*Information*
--------------------------------

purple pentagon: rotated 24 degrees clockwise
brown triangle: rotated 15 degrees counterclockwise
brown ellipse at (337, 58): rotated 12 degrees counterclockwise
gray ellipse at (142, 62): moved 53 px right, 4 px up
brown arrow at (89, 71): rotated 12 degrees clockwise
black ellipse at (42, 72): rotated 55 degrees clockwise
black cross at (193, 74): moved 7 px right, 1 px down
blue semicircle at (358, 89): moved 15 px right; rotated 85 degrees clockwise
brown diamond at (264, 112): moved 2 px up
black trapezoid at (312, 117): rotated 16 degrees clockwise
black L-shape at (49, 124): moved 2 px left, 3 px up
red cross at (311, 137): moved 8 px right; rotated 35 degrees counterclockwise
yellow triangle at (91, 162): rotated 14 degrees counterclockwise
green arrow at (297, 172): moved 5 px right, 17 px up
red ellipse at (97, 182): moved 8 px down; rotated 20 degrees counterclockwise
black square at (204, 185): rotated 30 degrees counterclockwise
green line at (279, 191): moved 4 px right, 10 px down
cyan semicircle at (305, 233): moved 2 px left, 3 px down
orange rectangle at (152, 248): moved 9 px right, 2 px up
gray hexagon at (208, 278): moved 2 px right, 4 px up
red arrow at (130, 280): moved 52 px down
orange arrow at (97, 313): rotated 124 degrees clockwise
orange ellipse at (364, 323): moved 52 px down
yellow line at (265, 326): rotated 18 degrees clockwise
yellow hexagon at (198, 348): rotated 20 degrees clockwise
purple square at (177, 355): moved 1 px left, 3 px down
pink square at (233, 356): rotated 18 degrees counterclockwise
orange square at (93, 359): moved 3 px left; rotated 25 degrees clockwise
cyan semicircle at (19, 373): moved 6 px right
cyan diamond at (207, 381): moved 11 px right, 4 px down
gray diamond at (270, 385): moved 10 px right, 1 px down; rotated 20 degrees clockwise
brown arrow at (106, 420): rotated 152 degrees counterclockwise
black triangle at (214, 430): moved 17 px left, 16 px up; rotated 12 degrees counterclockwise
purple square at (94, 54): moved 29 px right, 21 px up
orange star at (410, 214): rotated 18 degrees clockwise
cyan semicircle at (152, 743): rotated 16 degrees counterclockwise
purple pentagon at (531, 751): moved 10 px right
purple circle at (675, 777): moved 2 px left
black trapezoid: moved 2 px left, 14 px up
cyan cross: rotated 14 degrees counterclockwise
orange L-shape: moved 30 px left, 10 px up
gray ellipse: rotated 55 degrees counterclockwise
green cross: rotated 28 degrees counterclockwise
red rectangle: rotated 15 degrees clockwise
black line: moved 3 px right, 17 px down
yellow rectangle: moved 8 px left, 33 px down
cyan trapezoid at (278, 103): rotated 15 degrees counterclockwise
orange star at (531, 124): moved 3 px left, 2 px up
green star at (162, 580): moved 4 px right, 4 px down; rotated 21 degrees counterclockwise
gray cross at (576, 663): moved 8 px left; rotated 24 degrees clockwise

--------------------------------

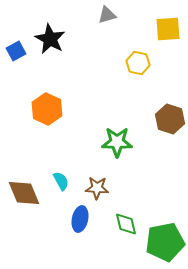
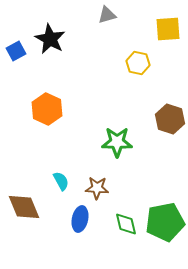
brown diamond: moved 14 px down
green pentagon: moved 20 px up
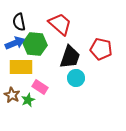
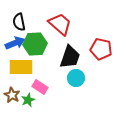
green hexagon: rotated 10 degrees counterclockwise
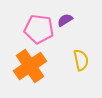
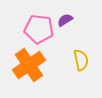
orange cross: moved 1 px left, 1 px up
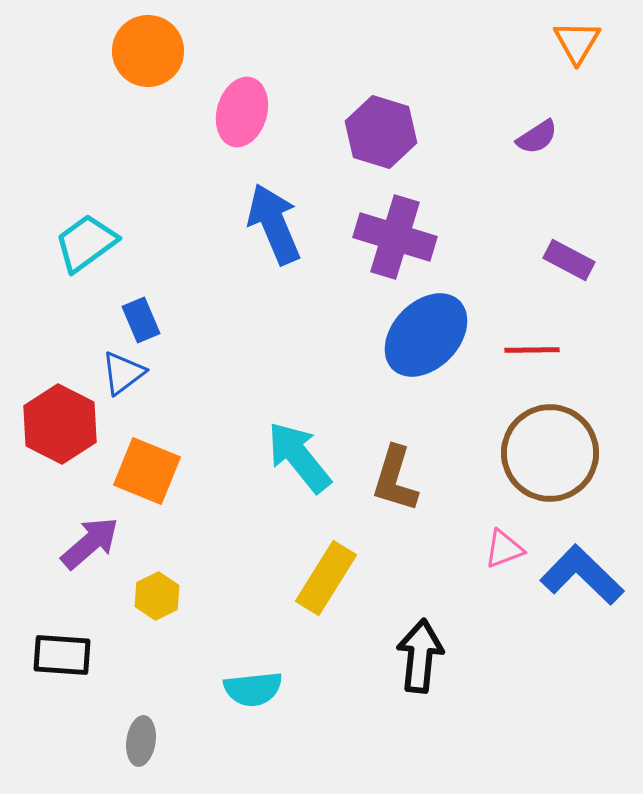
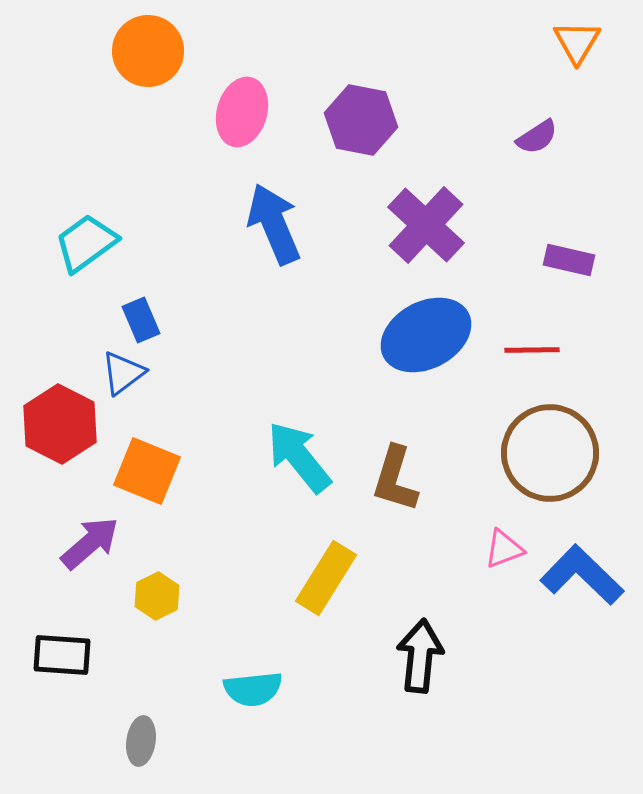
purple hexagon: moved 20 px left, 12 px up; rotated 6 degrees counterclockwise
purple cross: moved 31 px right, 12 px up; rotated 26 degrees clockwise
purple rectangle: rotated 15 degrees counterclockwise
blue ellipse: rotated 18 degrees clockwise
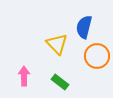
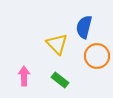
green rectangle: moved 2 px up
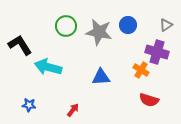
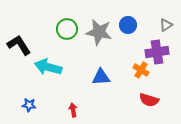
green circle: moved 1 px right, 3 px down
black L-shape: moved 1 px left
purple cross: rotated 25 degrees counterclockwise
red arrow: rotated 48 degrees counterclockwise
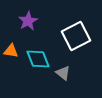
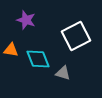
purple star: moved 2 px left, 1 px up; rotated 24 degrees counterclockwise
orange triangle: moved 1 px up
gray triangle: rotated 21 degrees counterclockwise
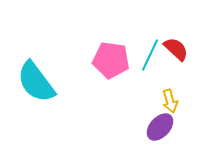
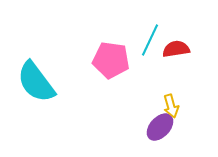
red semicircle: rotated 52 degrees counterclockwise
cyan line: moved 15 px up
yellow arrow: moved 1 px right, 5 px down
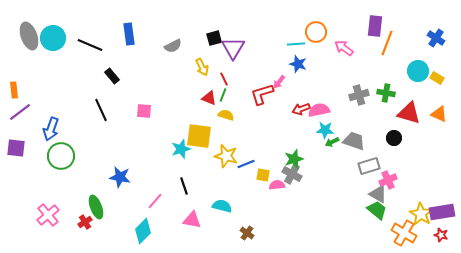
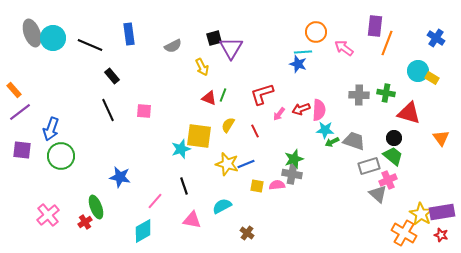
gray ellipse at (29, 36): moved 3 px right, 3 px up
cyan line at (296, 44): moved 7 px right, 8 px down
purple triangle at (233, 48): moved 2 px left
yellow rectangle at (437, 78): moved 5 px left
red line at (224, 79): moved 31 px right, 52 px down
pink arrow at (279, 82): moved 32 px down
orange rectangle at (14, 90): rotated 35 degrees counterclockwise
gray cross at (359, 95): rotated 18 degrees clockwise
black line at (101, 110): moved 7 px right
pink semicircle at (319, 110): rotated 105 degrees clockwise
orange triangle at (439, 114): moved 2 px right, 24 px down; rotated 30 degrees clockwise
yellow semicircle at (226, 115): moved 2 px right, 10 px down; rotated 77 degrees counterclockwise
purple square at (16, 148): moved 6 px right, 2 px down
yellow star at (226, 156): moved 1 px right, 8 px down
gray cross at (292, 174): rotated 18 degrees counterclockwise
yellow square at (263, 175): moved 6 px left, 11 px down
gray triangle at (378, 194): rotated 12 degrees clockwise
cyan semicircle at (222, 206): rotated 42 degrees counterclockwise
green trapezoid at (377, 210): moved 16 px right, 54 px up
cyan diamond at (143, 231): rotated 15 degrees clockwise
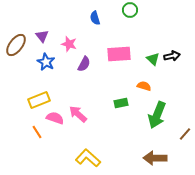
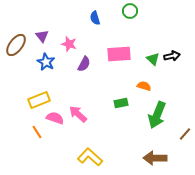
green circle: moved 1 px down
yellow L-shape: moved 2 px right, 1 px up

--------------------------------

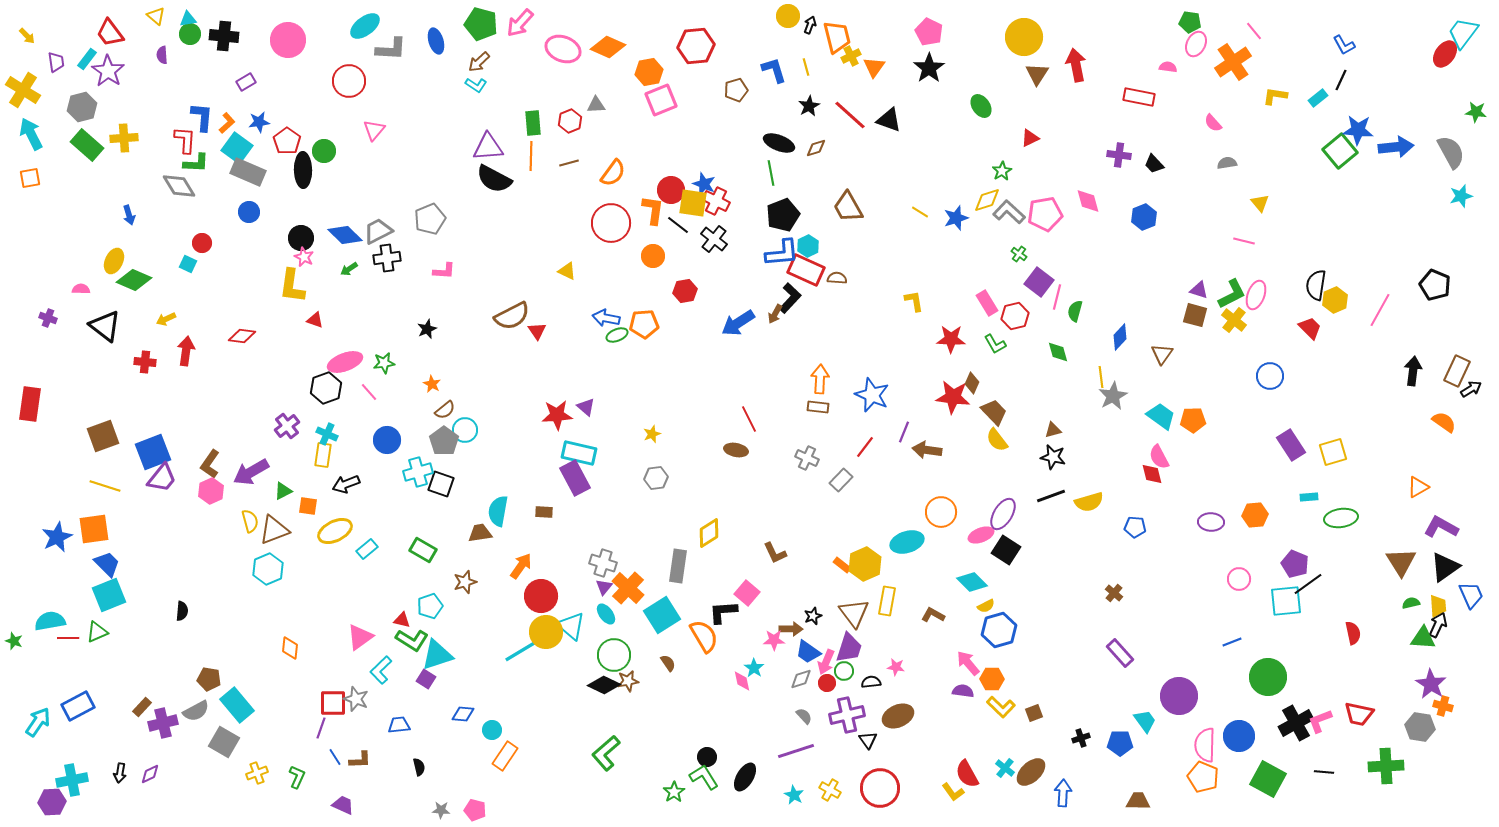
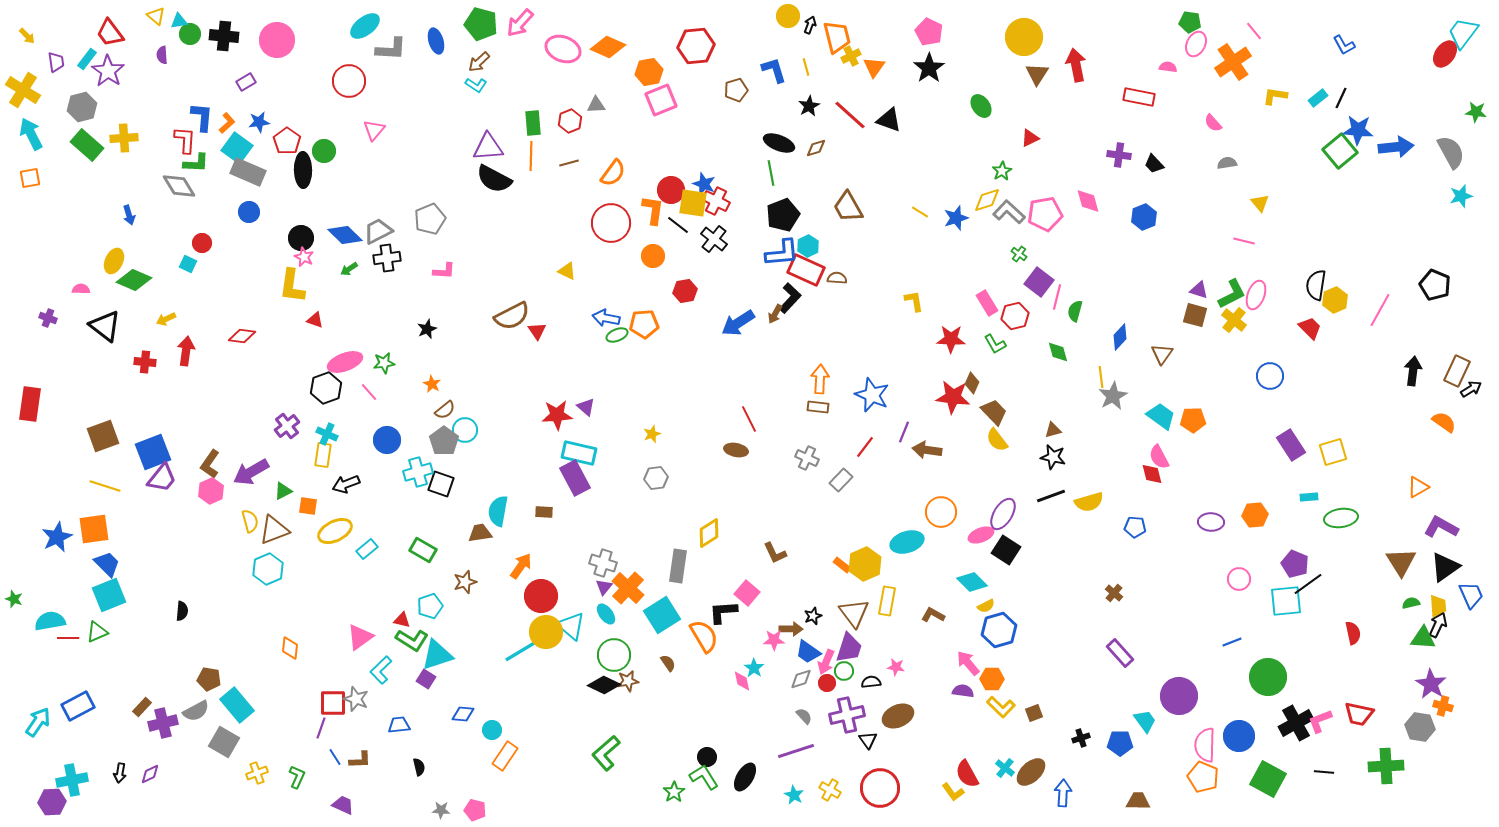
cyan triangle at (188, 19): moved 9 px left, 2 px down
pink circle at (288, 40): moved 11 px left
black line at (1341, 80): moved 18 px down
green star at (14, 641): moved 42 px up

--------------------------------

*What needs to be done*
Going through the data above, return each line with the word "star".

*Result*
orange star at (410, 214): rotated 18 degrees clockwise
orange star at (531, 124): moved 3 px left, 2 px up
green star at (162, 580): moved 4 px right, 4 px down; rotated 21 degrees counterclockwise
purple star: moved 2 px left, 1 px up; rotated 24 degrees counterclockwise
yellow star at (226, 156): moved 1 px right, 8 px down
green star at (14, 641): moved 42 px up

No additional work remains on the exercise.